**Work instruction**
All records are to be reproduced verbatim, with images omitted.

***** Data listing

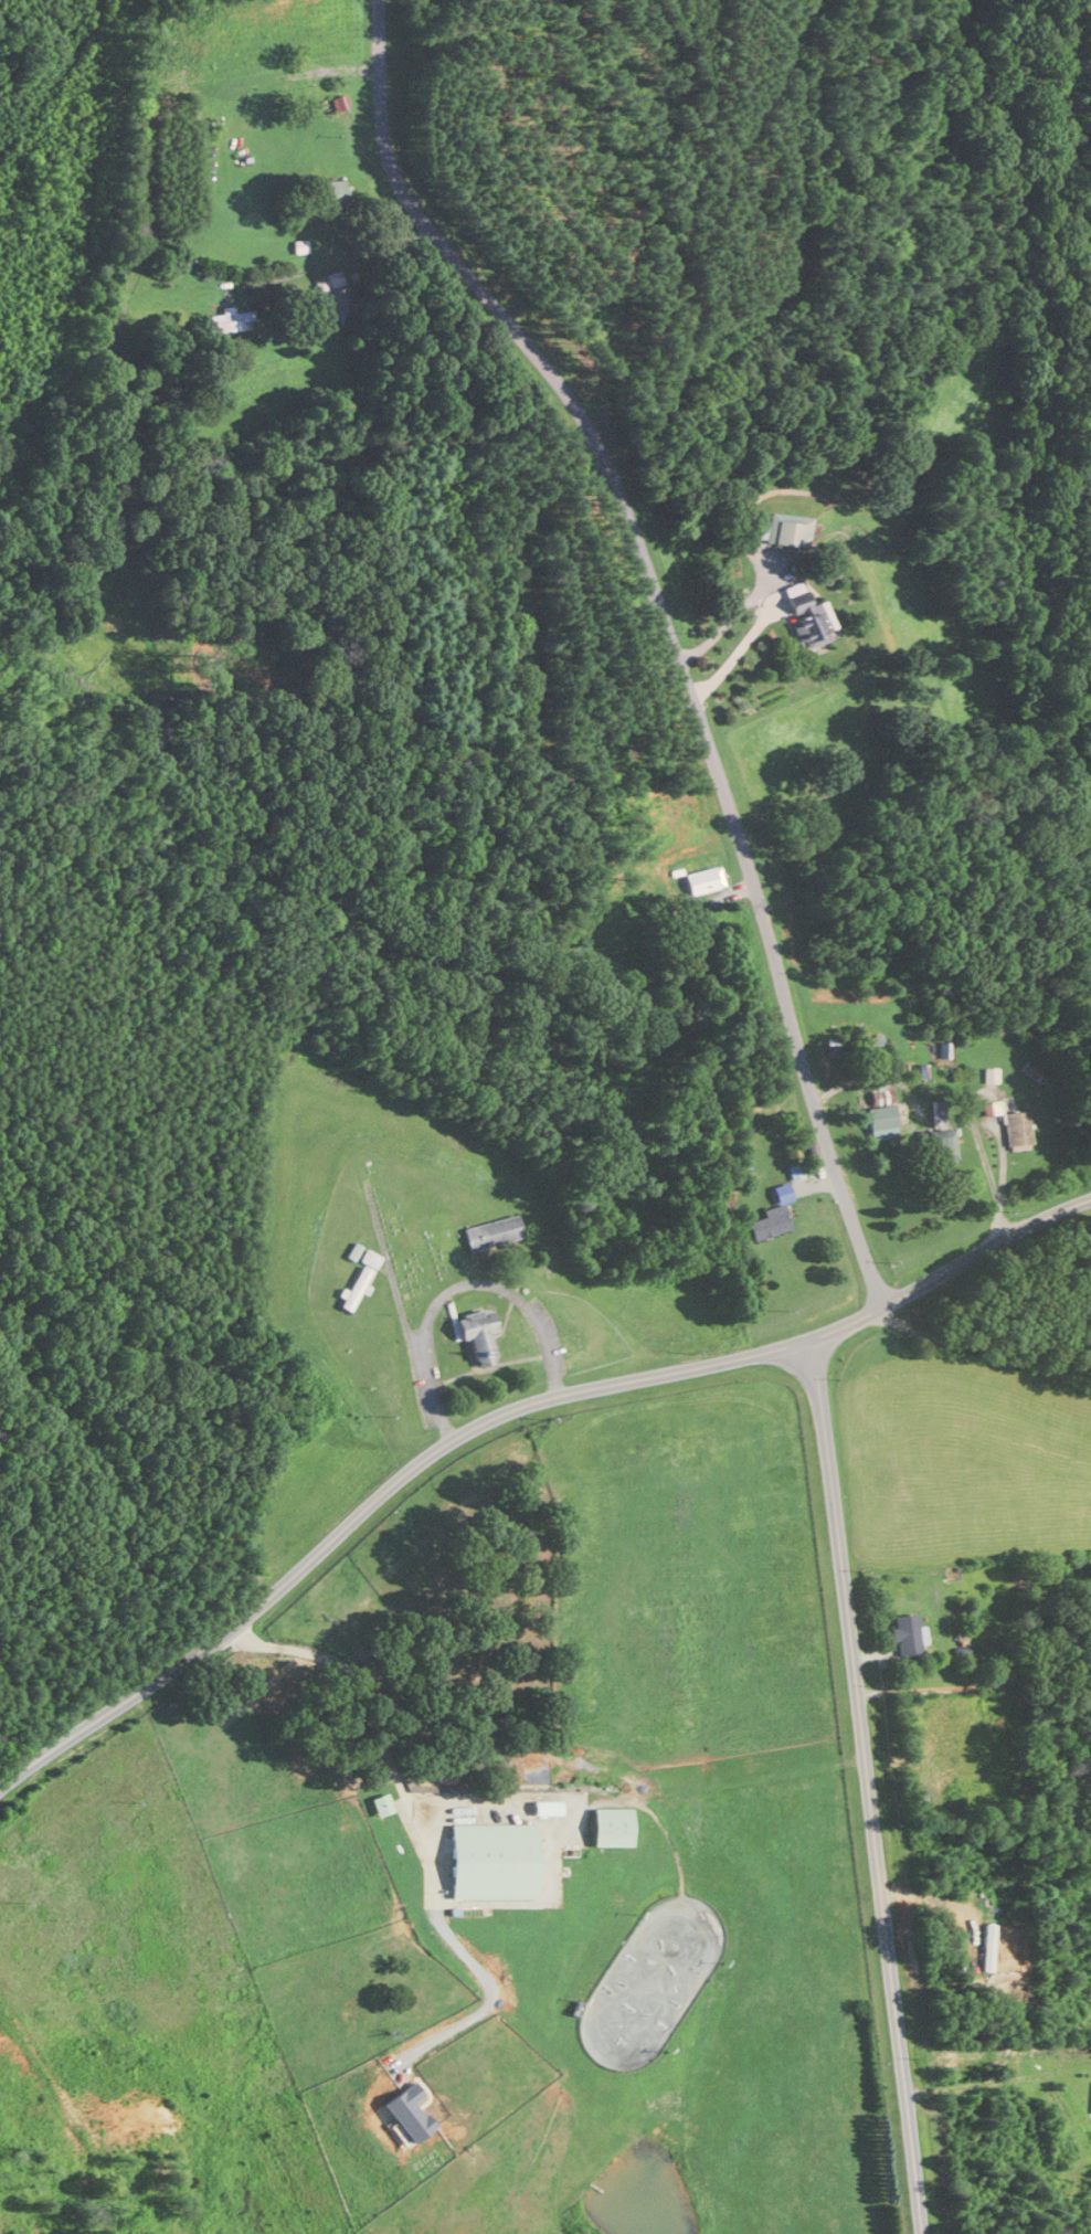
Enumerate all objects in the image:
building: (336, 194)
building: (335, 295)
building: (233, 321)
building: (782, 530)
road: (728, 619)
building: (805, 619)
road: (666, 628)
road: (733, 654)
building: (702, 881)
road: (958, 1091)
building: (880, 1117)
building: (1018, 1130)
building: (940, 1138)
building: (771, 1218)
building: (493, 1232)
building: (371, 1258)
road: (388, 1264)
road: (457, 1286)
building: (357, 1287)
road: (448, 1297)
road: (453, 1316)
building: (479, 1333)
road: (979, 1352)
road: (489, 1366)
road: (504, 1413)
building: (910, 1635)
road: (963, 1687)
road: (368, 1695)
road: (867, 1785)
building: (383, 1806)
building: (614, 1828)
building: (500, 1862)
building: (990, 1948)

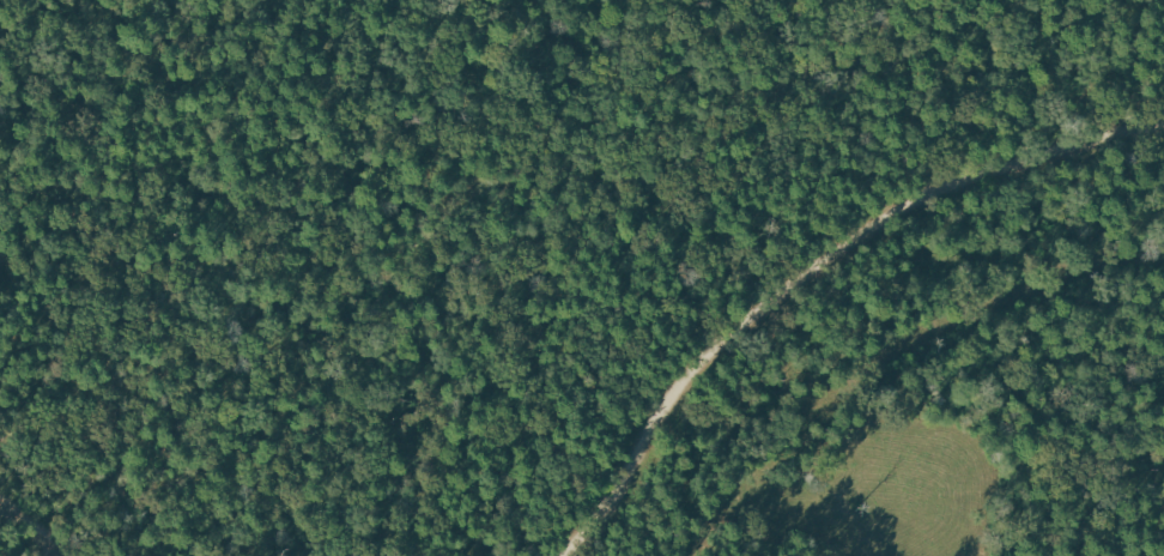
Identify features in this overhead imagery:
road: (811, 266)
road: (34, 527)

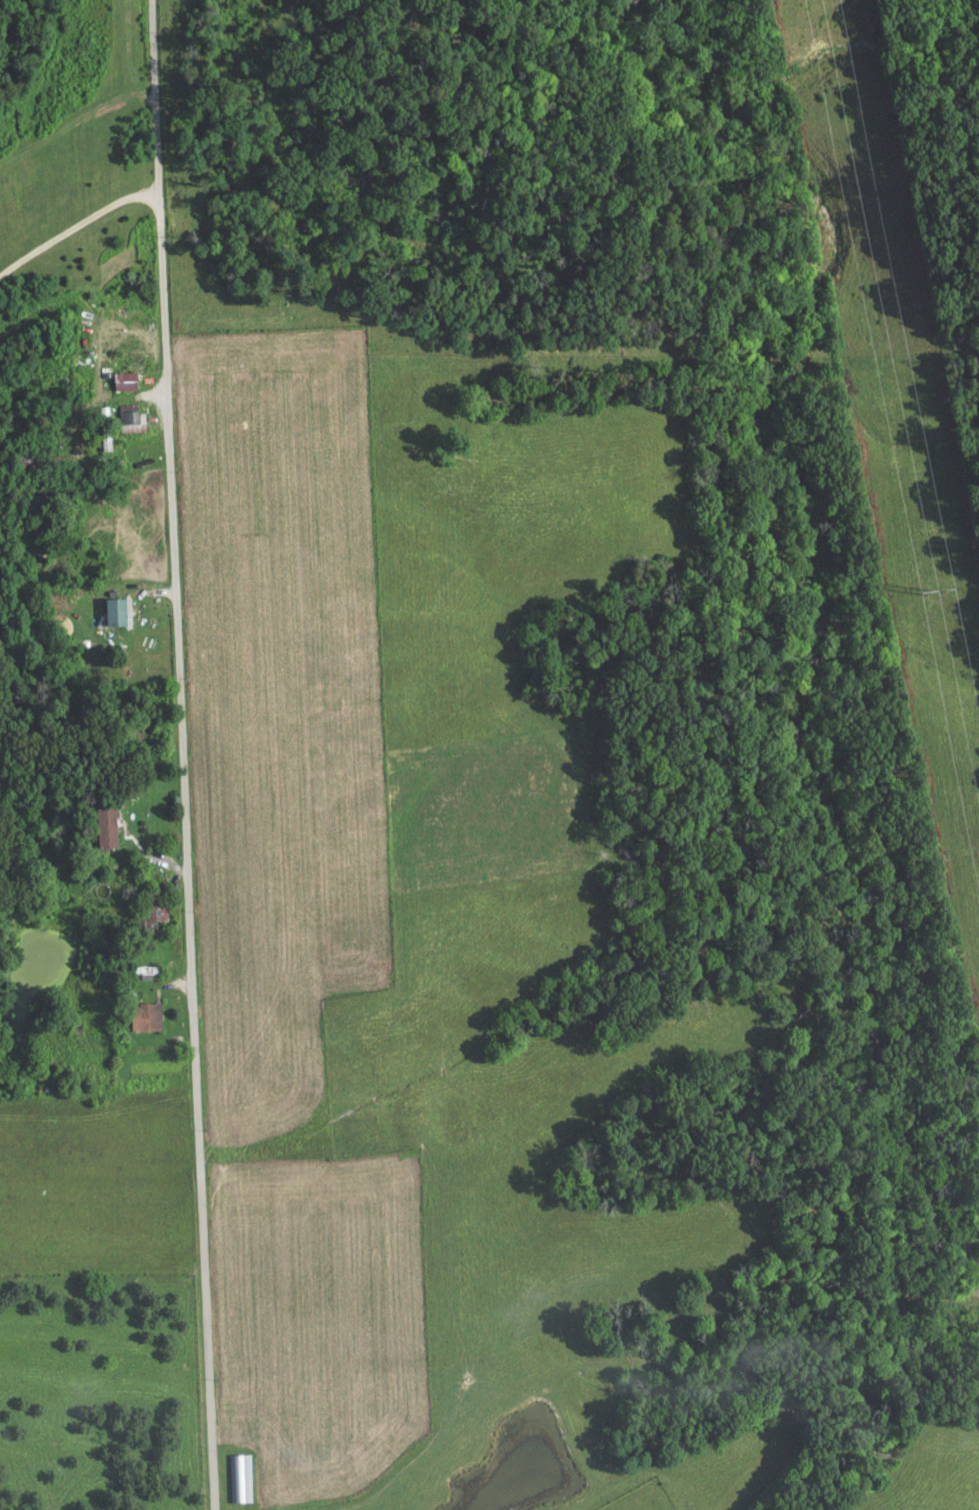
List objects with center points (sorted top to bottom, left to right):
building: (129, 418)
power tower: (929, 593)
building: (119, 618)
road: (181, 754)
building: (99, 832)
building: (138, 1022)
building: (235, 1483)

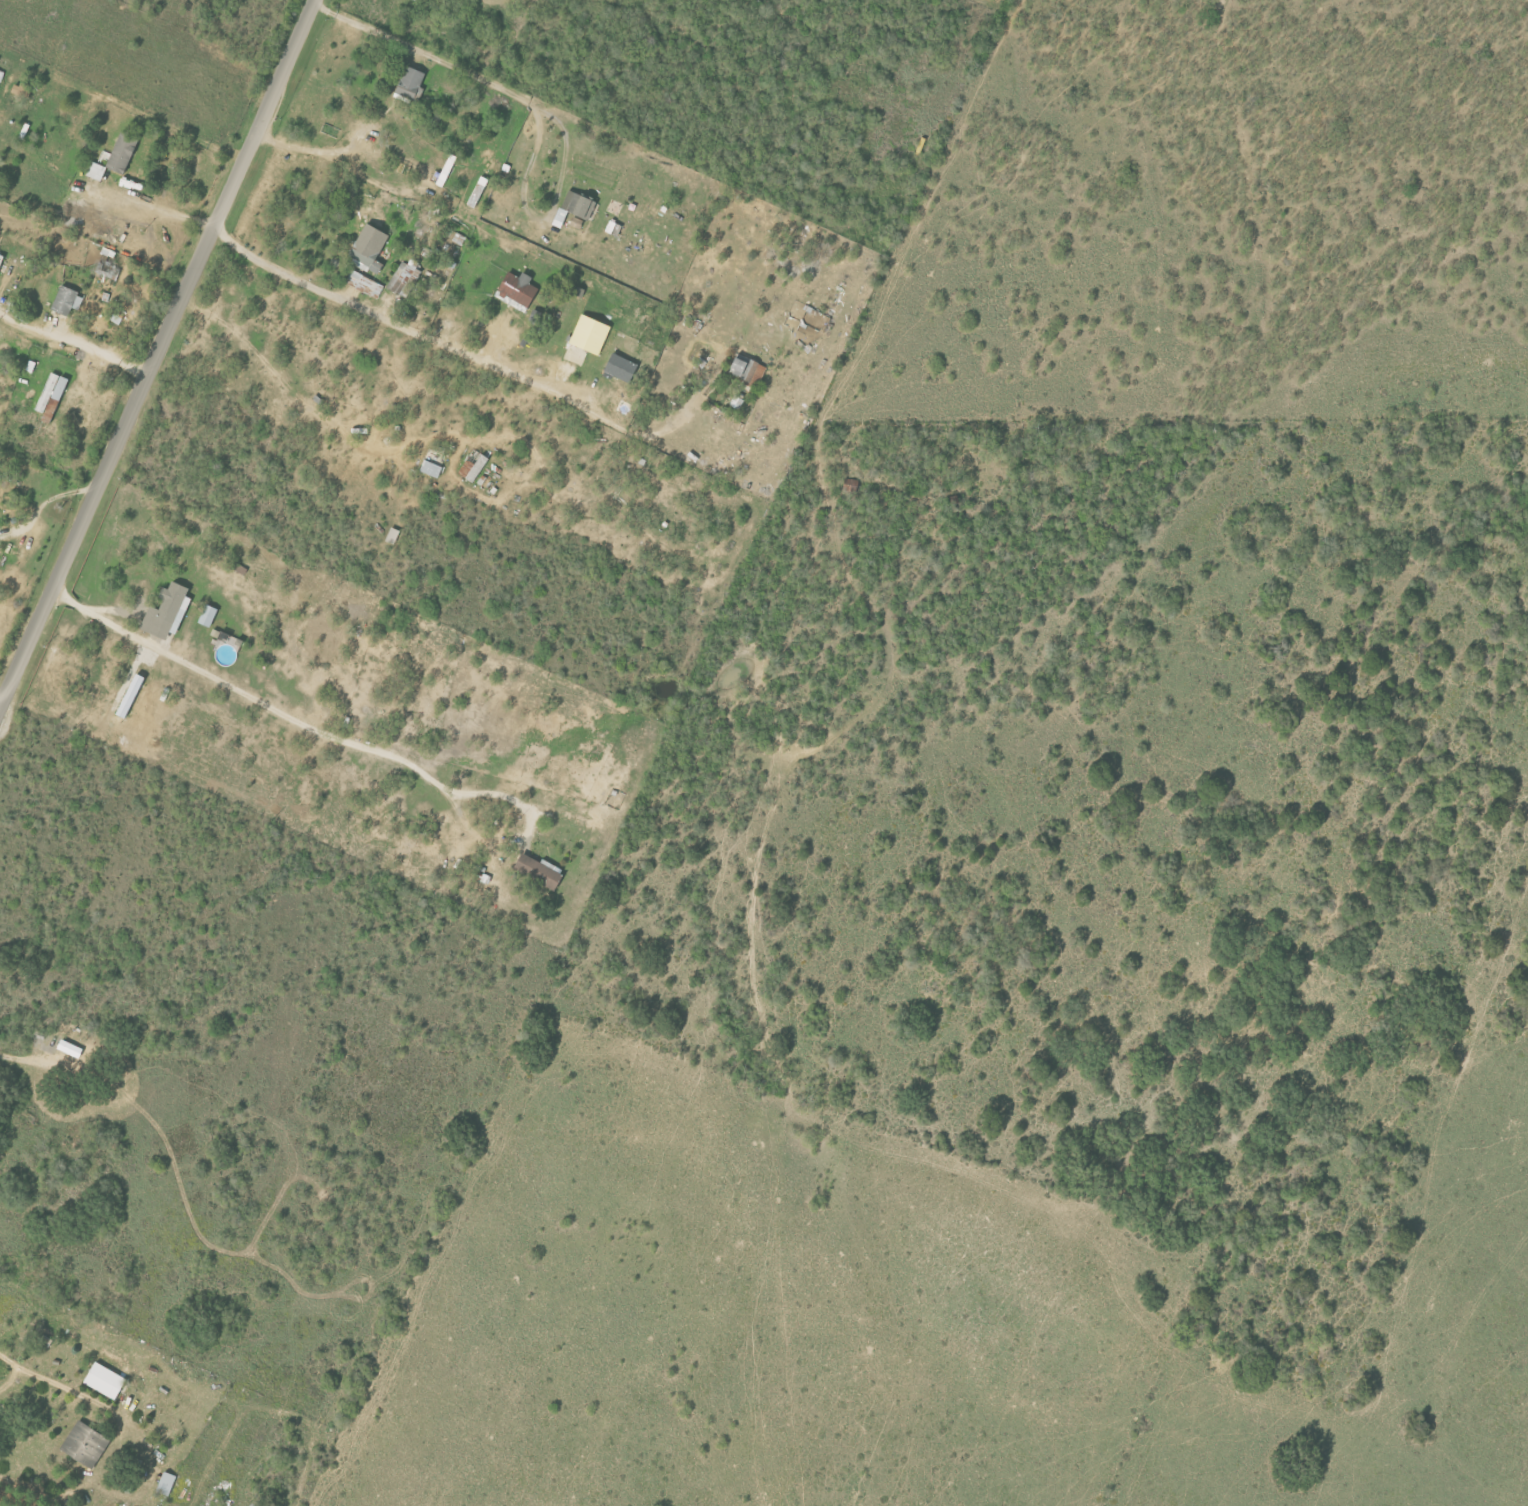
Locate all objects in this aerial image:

**********

**Solution to this task**
Enumerate all objects in the image:
building: (336, 194)
building: (335, 295)
building: (233, 321)
building: (782, 530)
road: (728, 619)
building: (805, 619)
road: (666, 628)
road: (733, 654)
building: (702, 881)
road: (958, 1091)
building: (880, 1117)
building: (1018, 1130)
building: (940, 1138)
building: (771, 1218)
building: (493, 1232)
building: (371, 1258)
road: (388, 1264)
road: (457, 1286)
building: (357, 1287)
road: (448, 1297)
road: (453, 1316)
building: (479, 1333)
road: (979, 1352)
road: (489, 1366)
road: (504, 1413)
building: (910, 1635)
road: (963, 1687)
road: (368, 1695)
road: (867, 1785)
building: (383, 1806)
building: (614, 1828)
building: (500, 1862)
building: (990, 1948)

Identify features in this overhead imagery:
road: (811, 266)
road: (34, 527)

List objects with center points (sorted top to bottom, left to right):
building: (129, 418)
power tower: (929, 593)
building: (119, 618)
road: (181, 754)
building: (99, 832)
building: (138, 1022)
building: (235, 1483)

Locate all objects in this aerial image:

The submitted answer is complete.